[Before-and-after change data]
======

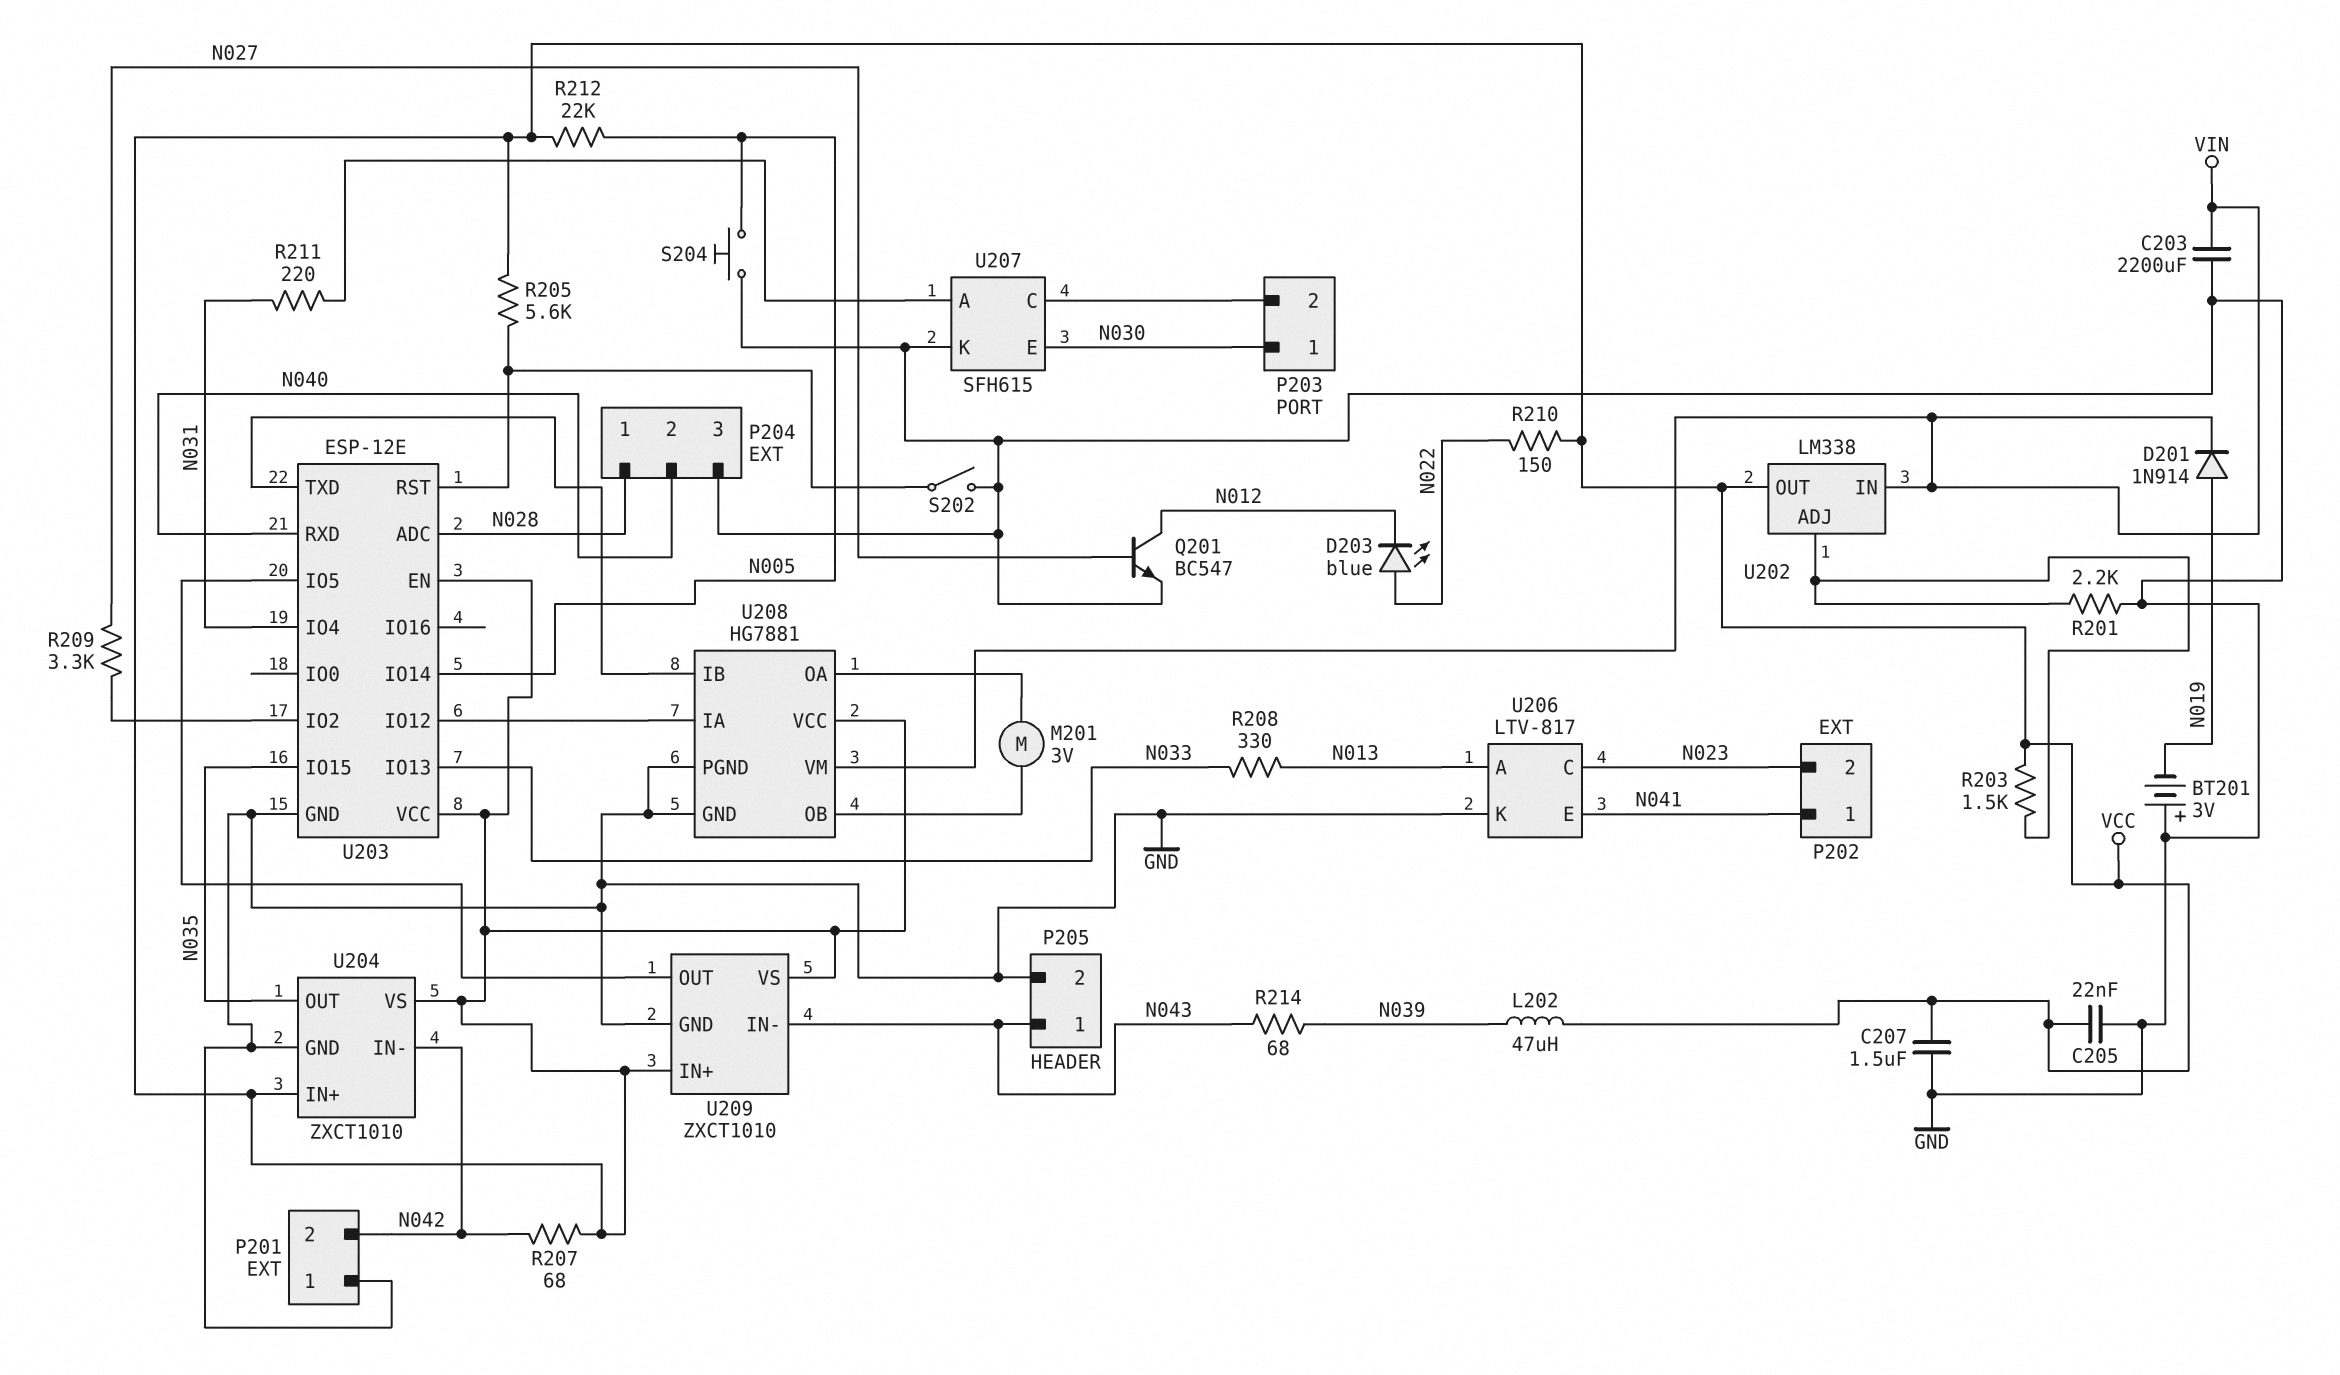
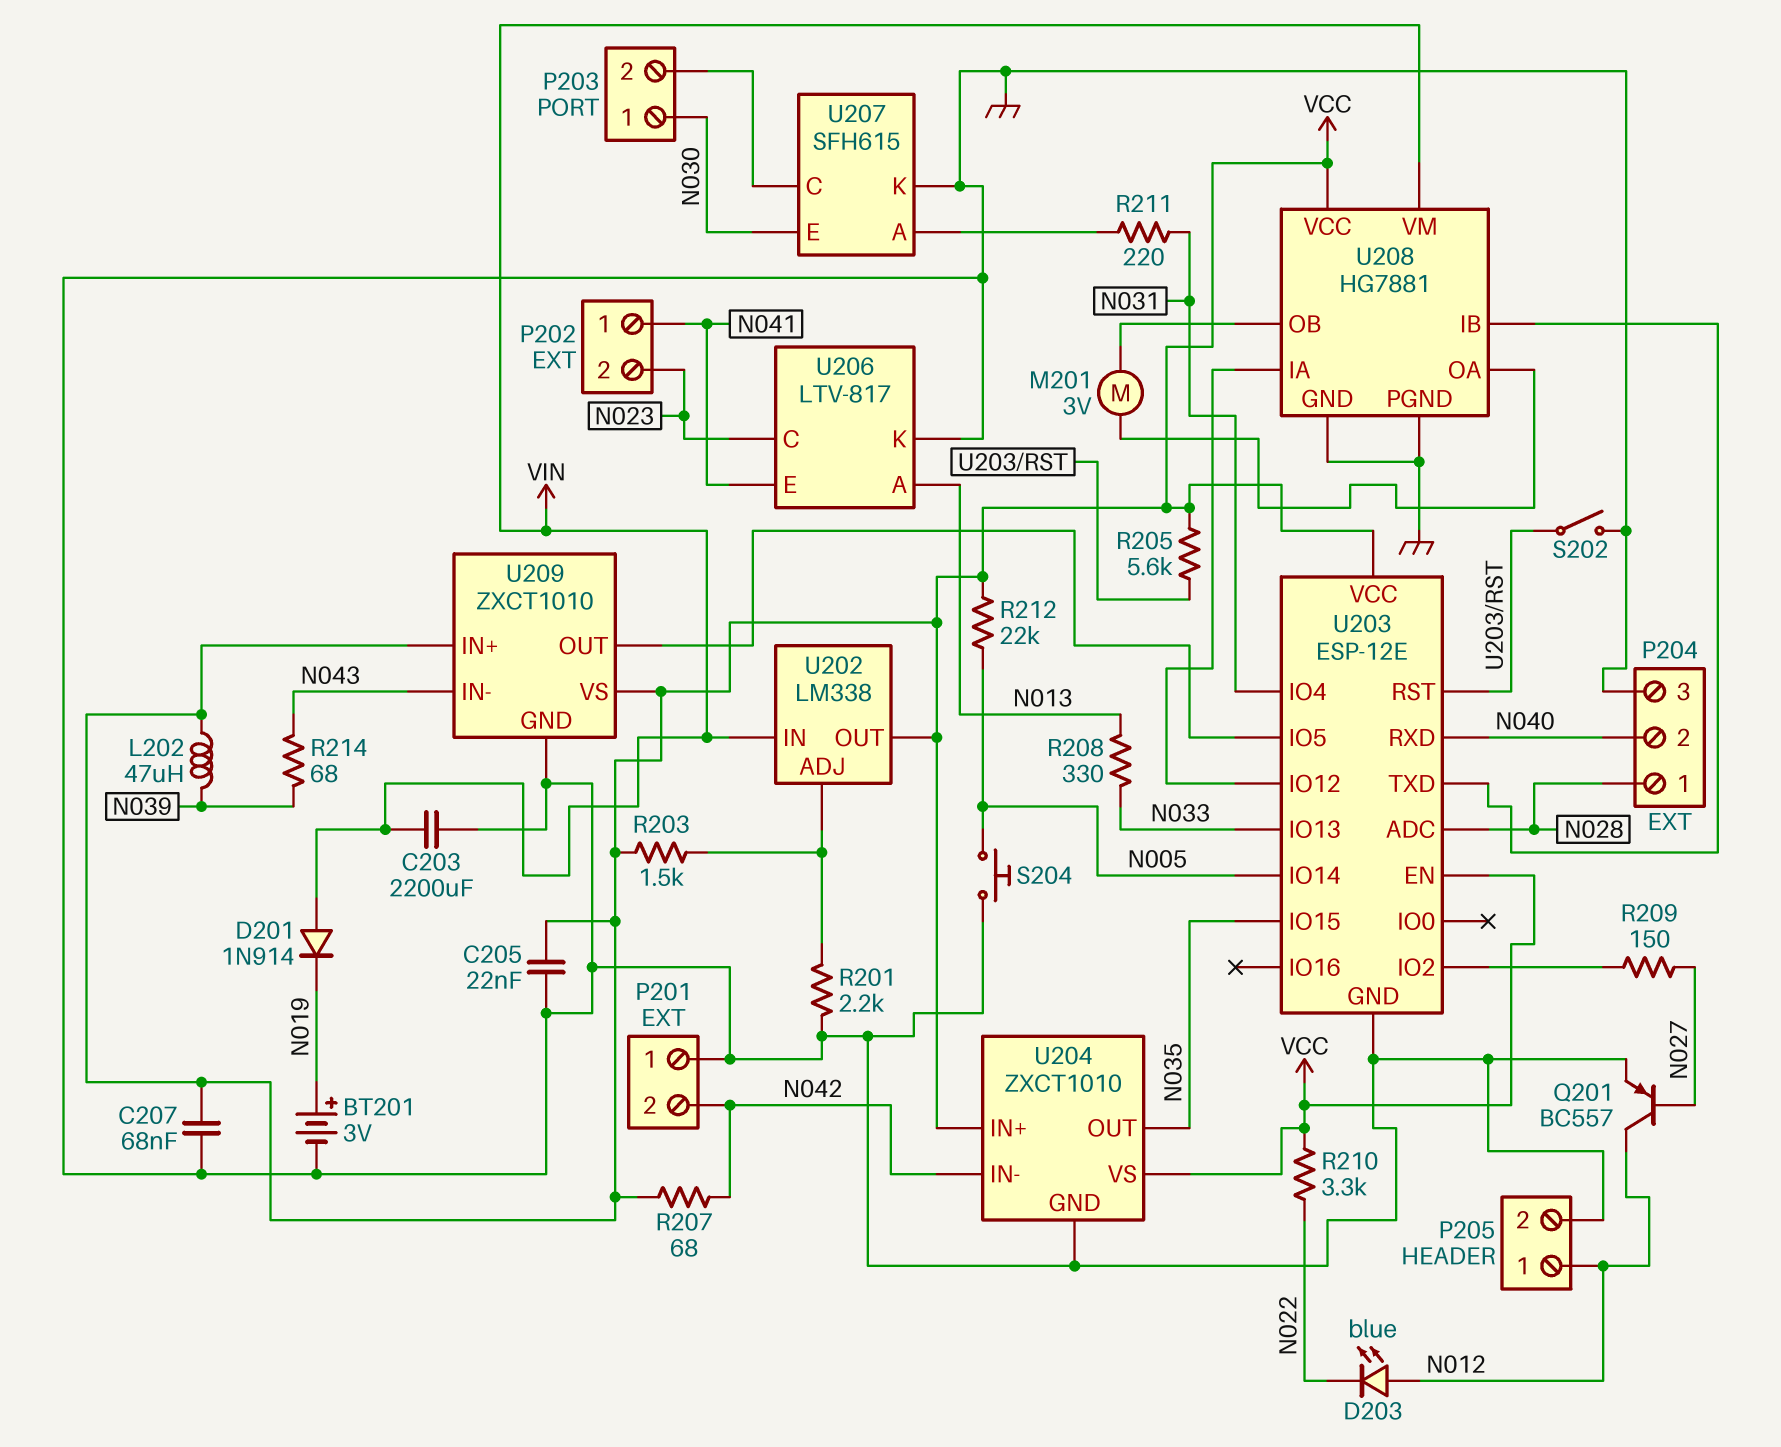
BT201: 3V (plus GND, minus N019) -> 3V (plus N019, minus GND)
C207: 1.5uF (GND, VCC) -> 68nF (GND, VCC)
D201: diode 1N914 (A N019, K VIN) -> diode 1N914 (A VIN, K N019)
D203: LED blue (A N022, K N012) -> LED blue (A N012, K N022)
P205 pin 1: N043 -> N012
Q201: NPN BC547 (B N027, C N012, E GND) -> PNP BC557 (B N027, C N012, E GND)
R209: 3.3k (N027, U203/IO2) -> 150 (N027, U203/IO2)
R210: 150 (N022, VCC) -> 3.3k (N022, VCC)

======

§ **Exercise requirements**
Your job is to repeat the data exactly, leaving each picture out.

§ **Completed exercise**
BT201: 3V (plus GND, minus N019) -> 3V (plus N019, minus GND)
C207: 1.5uF (GND, VCC) -> 68nF (GND, VCC)
D201: diode 1N914 (A N019, K VIN) -> diode 1N914 (A VIN, K N019)
D203: LED blue (A N022, K N012) -> LED blue (A N012, K N022)
P205 pin 1: N043 -> N012
Q201: NPN BC547 (B N027, C N012, E GND) -> PNP BC557 (B N027, C N012, E GND)
R209: 3.3k (N027, U203/IO2) -> 150 (N027, U203/IO2)
R210: 150 (N022, VCC) -> 3.3k (N022, VCC)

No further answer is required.